:: Directions ::
Below is a listing with pictures. Repeat exactly the lines starting at the one holding "none -> grey brick B2:B5 level 1" and going on through the one holding "none -> orange brick G1:H1 level 1", and leave every picture out.

:: Records for the task ::
○ ○ ○
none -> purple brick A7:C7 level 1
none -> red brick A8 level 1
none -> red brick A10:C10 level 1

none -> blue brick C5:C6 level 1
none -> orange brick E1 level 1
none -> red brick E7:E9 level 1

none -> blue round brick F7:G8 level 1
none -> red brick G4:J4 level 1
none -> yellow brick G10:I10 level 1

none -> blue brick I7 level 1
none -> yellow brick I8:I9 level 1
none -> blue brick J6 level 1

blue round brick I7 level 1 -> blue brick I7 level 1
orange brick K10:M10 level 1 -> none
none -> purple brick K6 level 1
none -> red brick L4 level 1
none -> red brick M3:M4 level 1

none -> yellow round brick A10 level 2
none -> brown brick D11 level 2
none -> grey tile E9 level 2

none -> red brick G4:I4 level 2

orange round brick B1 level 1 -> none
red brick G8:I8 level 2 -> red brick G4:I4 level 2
○ ○ ○
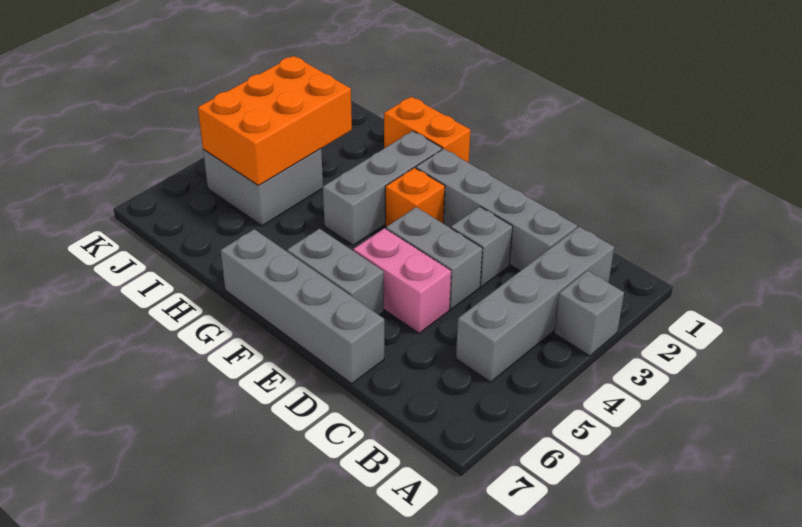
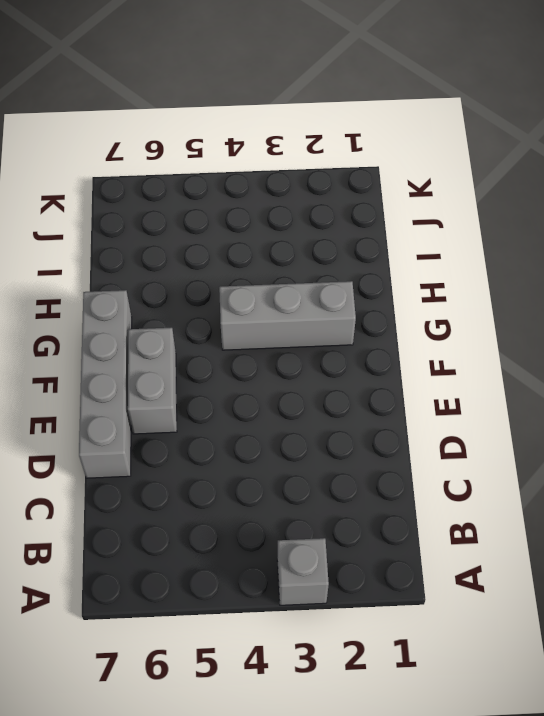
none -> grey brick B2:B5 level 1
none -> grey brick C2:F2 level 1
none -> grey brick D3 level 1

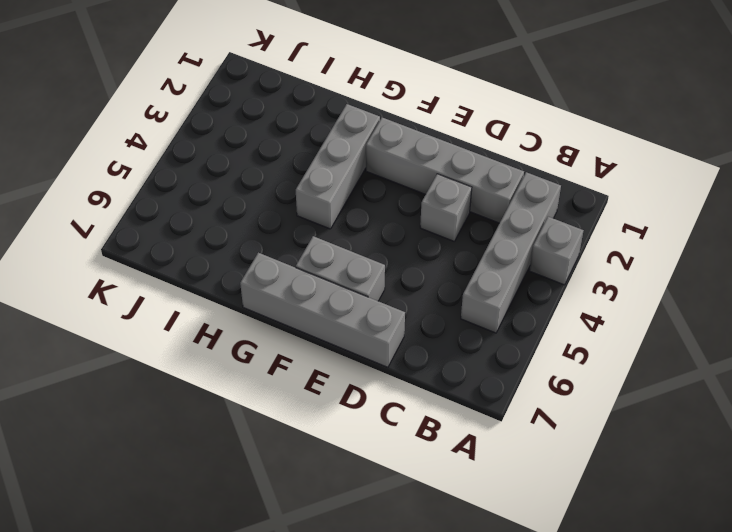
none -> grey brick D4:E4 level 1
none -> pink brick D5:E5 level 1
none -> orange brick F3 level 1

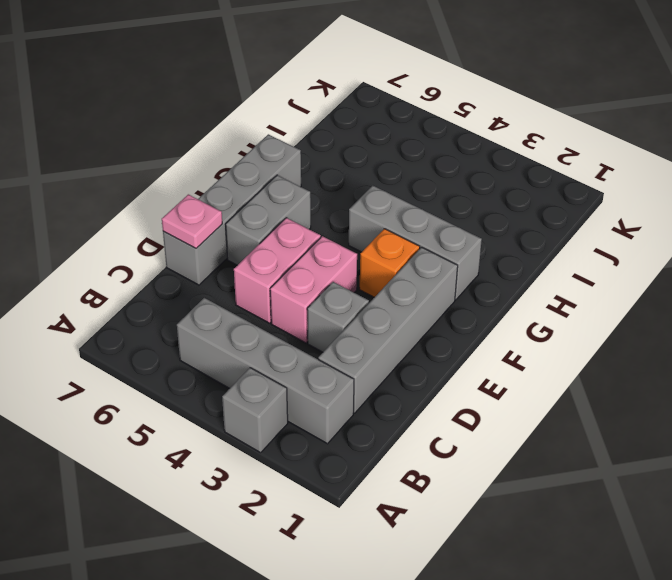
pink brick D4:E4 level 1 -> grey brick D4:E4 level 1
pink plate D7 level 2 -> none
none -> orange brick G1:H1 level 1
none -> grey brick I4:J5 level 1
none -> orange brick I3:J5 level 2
○ ○ ○
:: Written response ::
none -> grey brick B2:B5 level 1
none -> grey brick C2:F2 level 1
none -> grey brick D3 level 1

none -> grey brick D4:E4 level 1
none -> pink brick D5:E5 level 1
none -> orange brick F3 level 1

pink brick D4:E4 level 1 -> grey brick D4:E4 level 1
pink plate D7 level 2 -> none
none -> orange brick G1:H1 level 1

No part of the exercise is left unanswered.